╭─ EXCERPTED DATA

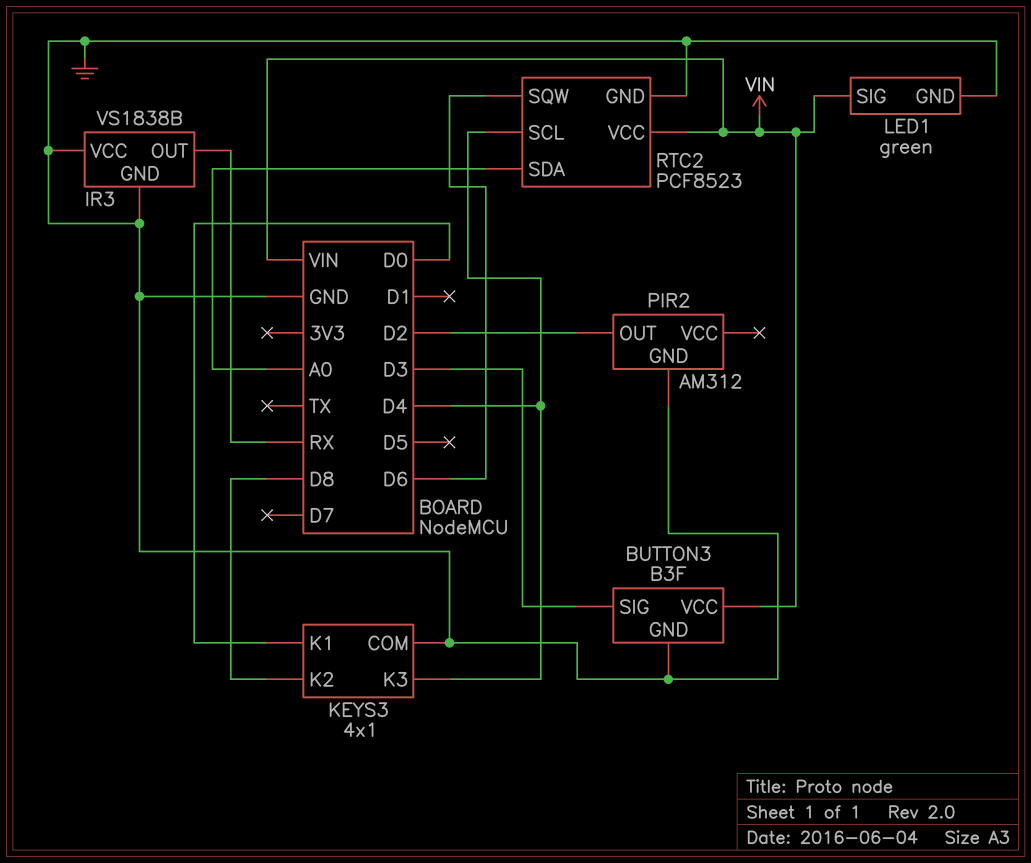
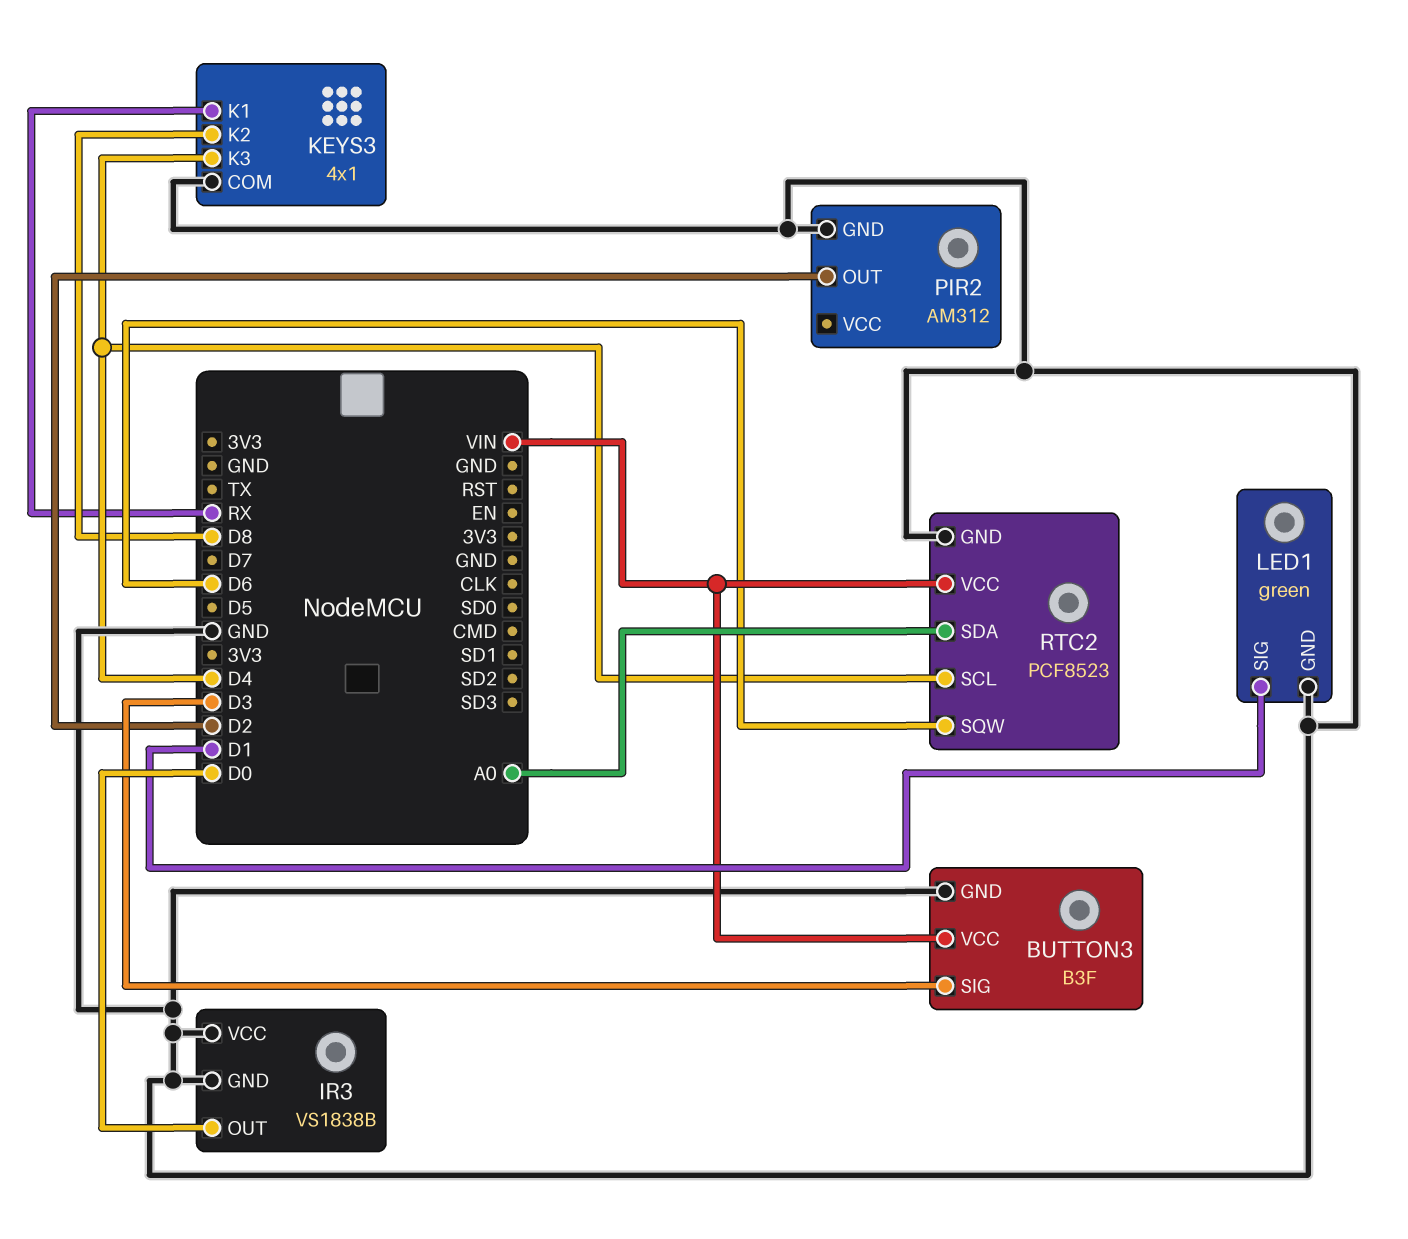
IR3 pin OUT: RX -> D0
KEYS3 pin K1: D0 -> RX
LED1 pin SIG: VIN -> D1

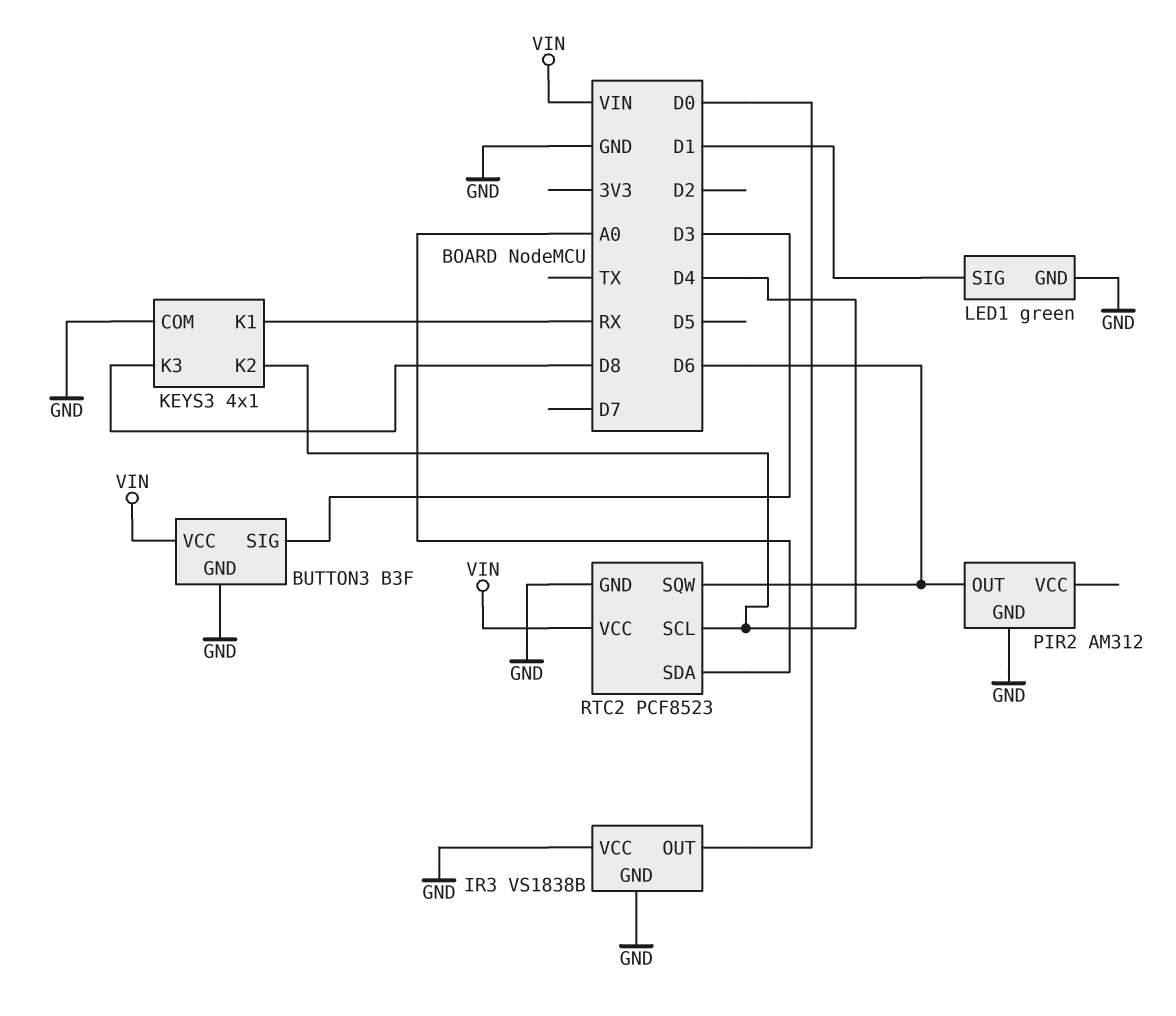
KEYS3 pin K2: D8 -> D4
KEYS3 pin K3: D4 -> D8
PIR2 pin OUT: D2 -> D6

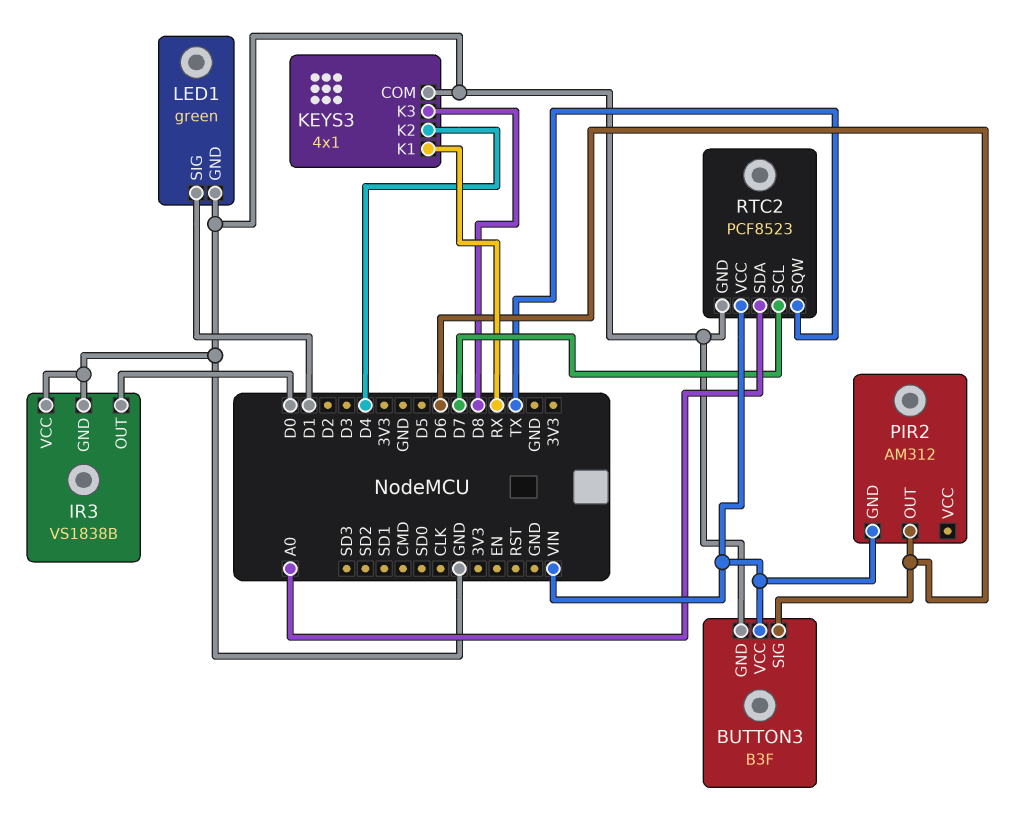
BUTTON3 pin SIG: D3 -> D6
PIR2 pin GND: GND -> VIN
RTC2 pin SCL: D4 -> D7
RTC2 pin SQW: D6 -> TX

╰─

## WHAT TO WORK ON
Since the pictures are not wanted, copy only the text of the records above, exactly.

## RESPONSE
IR3 pin OUT: RX -> D0
KEYS3 pin K1: D0 -> RX
LED1 pin SIG: VIN -> D1

KEYS3 pin K2: D8 -> D4
KEYS3 pin K3: D4 -> D8
PIR2 pin OUT: D2 -> D6

BUTTON3 pin SIG: D3 -> D6
PIR2 pin GND: GND -> VIN
RTC2 pin SCL: D4 -> D7
RTC2 pin SQW: D6 -> TX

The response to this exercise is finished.